■ To do: Please copy out each line of the entries in which "yellow" appears.
· · ·
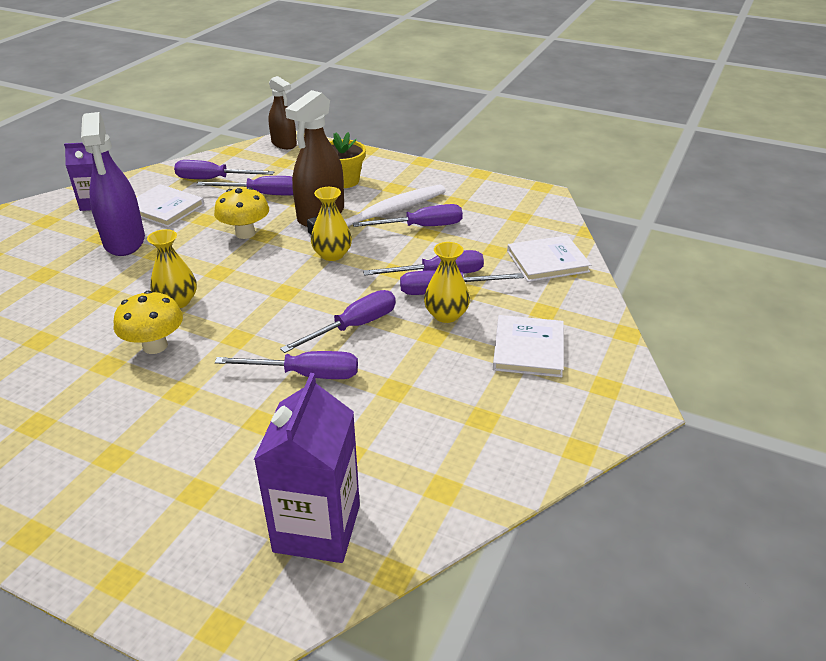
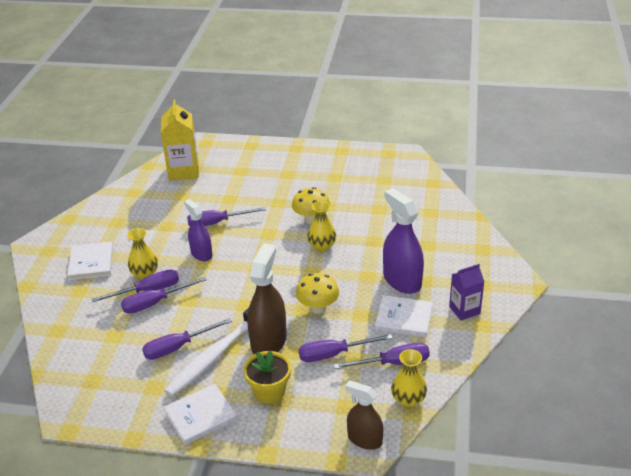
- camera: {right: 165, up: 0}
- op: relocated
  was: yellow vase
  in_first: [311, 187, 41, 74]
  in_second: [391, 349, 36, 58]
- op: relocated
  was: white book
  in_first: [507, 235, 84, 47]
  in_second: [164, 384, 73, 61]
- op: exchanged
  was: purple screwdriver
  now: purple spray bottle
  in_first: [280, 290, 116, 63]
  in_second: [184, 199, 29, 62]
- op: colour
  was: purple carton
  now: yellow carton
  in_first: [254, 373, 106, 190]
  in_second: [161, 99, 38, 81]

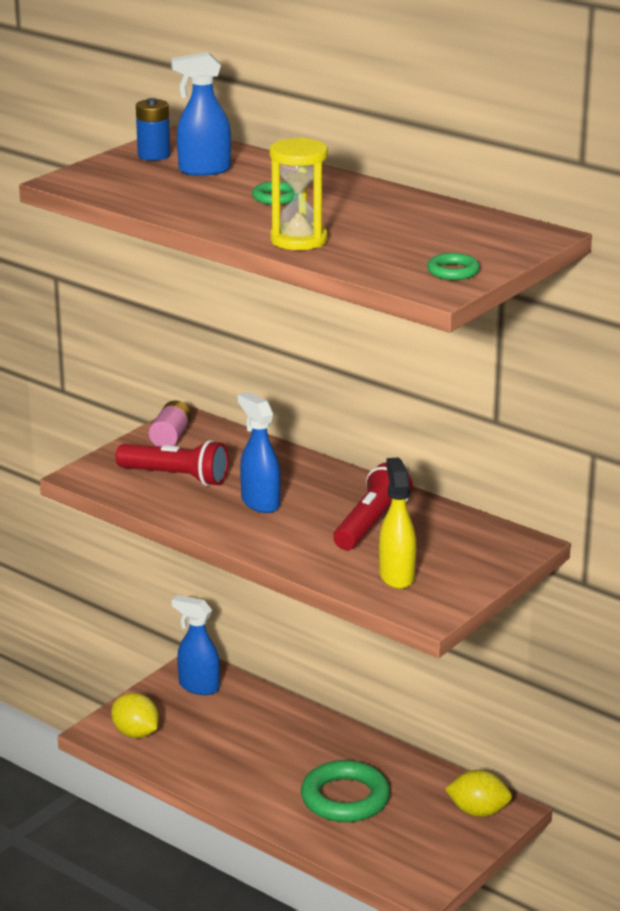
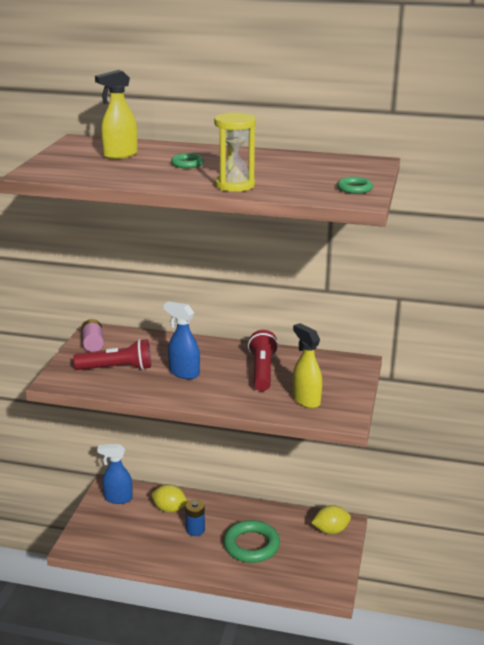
- camera: {right: -25, up: 0}
- op: relocated
  was: yellow lemon
  in_first: [111, 693, 48, 45]
  in_second: [151, 484, 37, 29]
- op: relocated
  was: blue battery
  in_first: [136, 98, 34, 63]
  in_second: [185, 499, 20, 37]
- op: colour
  was: blue spray bottle
  now: yellow spray bottle
  in_first: [171, 52, 60, 124]
  in_second: [95, 70, 43, 89]

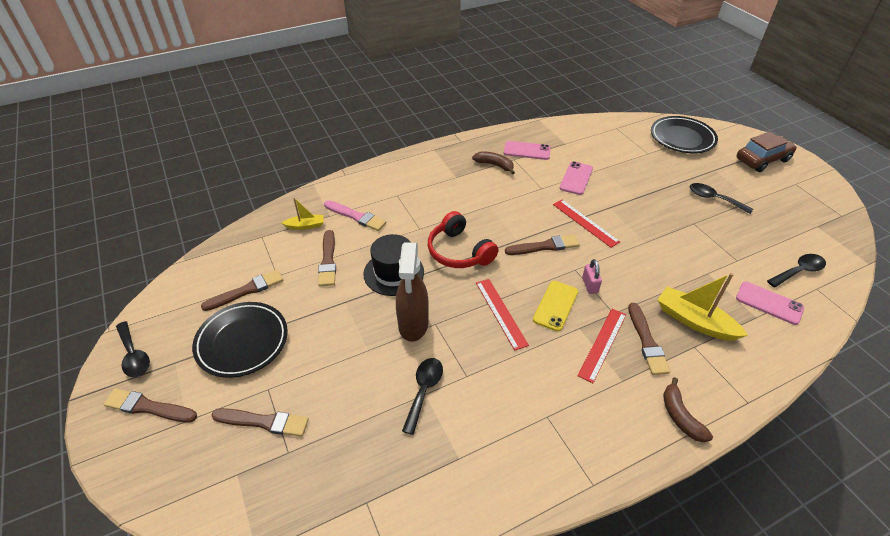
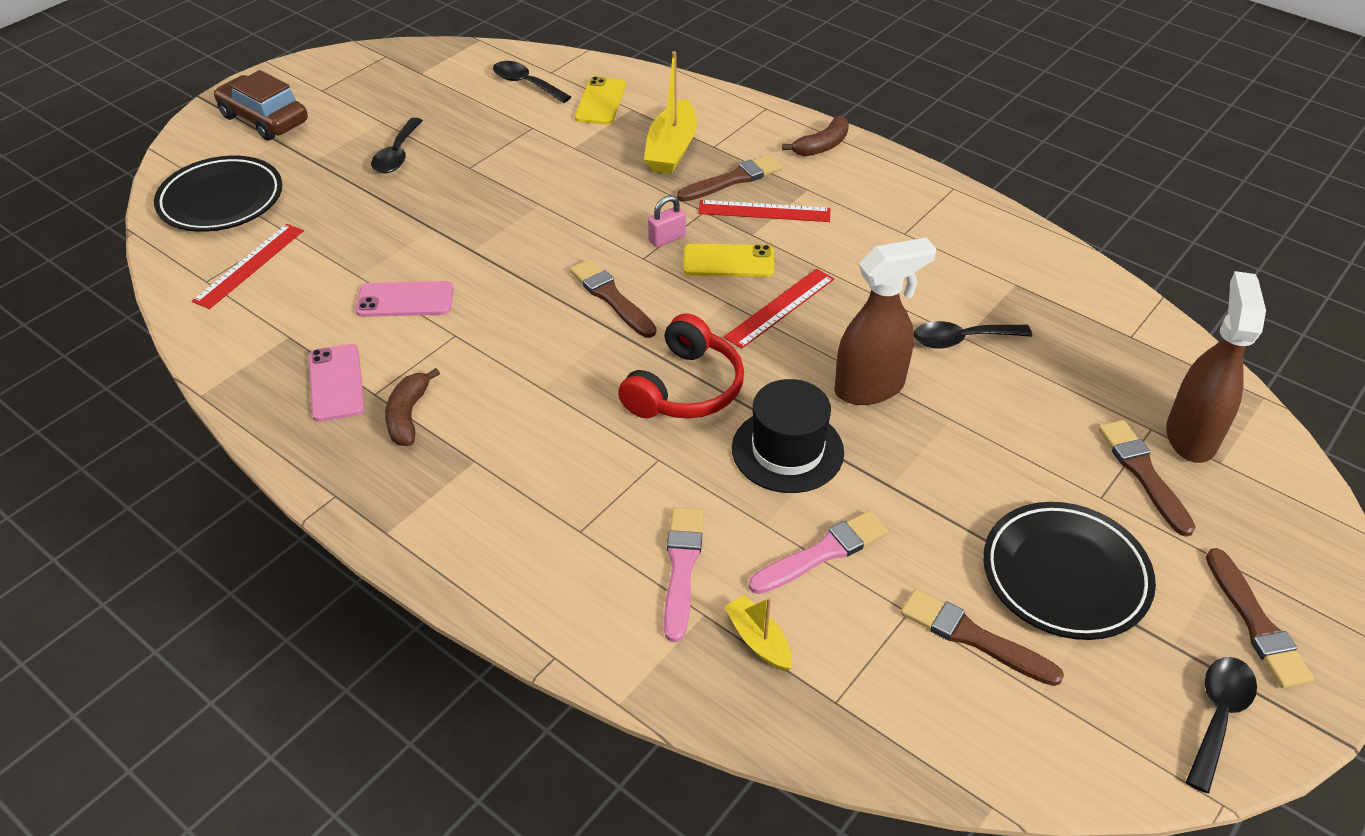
- camera: {right: -115, up: 0}
- op: appeared
  now: brown spray bottle
  in_second: [1166, 271, 100, 192]
- op: relocated
  was: red ruler
  in_first: [553, 200, 67, 48]
  in_second: [192, 224, 112, 85]
- op: colour
  was: brown brush
  now: pink brush
  in_first: [318, 230, 18, 56]
  in_second: [749, 511, 139, 83]
- op: colour
  was: pink phone
  now: yellow phone
  in_first: [736, 282, 68, 43]
  in_second: [575, 76, 51, 48]

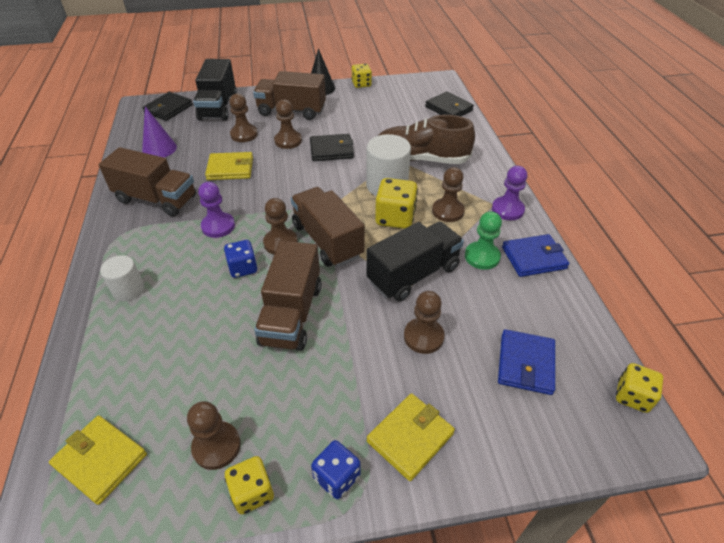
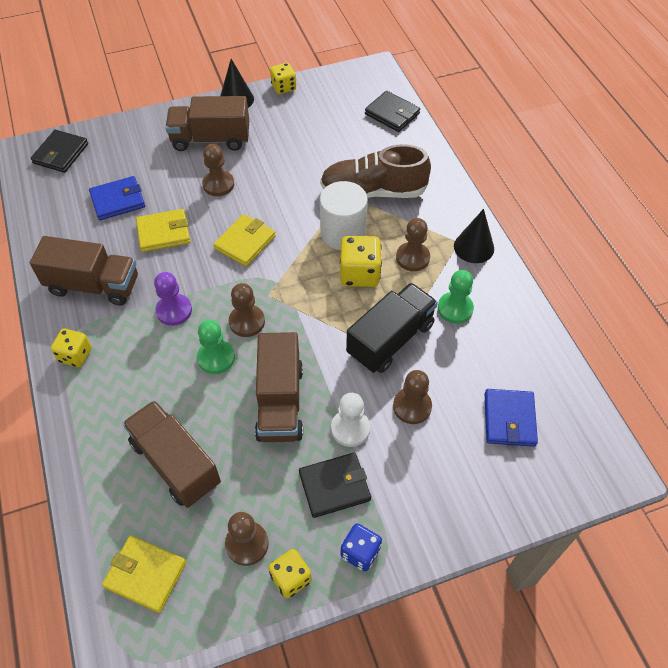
- camera: {right: -10, up: 10}
- op: missing
  was: white cylinder
  in_first: [100, 255, 44, 46]
- op: missing
  was: purple cone
  in_first: [142, 106, 35, 51]
- op: missing
  was: black truck
  in_first: [193, 59, 44, 62]
- op: missing
  was: brown pawn
  in_first: [229, 93, 29, 49]
- op: appeared
  now: white pawn
  in_second: [331, 393, 39, 54]
- op: relocated
  was: brown truck
  in_first: [291, 187, 74, 80]
  in_second: [122, 400, 99, 108]
- op: relocated
  was: black wallet
  in_first: [310, 134, 44, 27]
  in_second: [299, 453, 72, 65]
- op: relocated
  was: yellow wallet
  in_first: [367, 393, 88, 88]
  in_second: [213, 214, 63, 53]
- op: relocated
  was: blue wallet
  in_first: [502, 234, 67, 43]
  in_second: [89, 176, 56, 44]
- op: relocated
  was: yellow dice
  in_first: [616, 363, 47, 50]
  in_second: [51, 329, 41, 38]
- op: exchanged
  was: blue dice
  now: green pawn
  in_first: [224, 240, 34, 38]
  in_second: [197, 320, 38, 54]
- op: exchanged
  was: purple pawn
  now: black cone
  in_first: [492, 166, 35, 54]
  in_second: [454, 209, 40, 54]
· · ·
■ Exercise answer:
  was: yellow vase
  now: yellow carton
  was: yellow lemon
  now: yellow spray bottle
  now: yellow phone
  was: yellow wallet
  was: yellow dice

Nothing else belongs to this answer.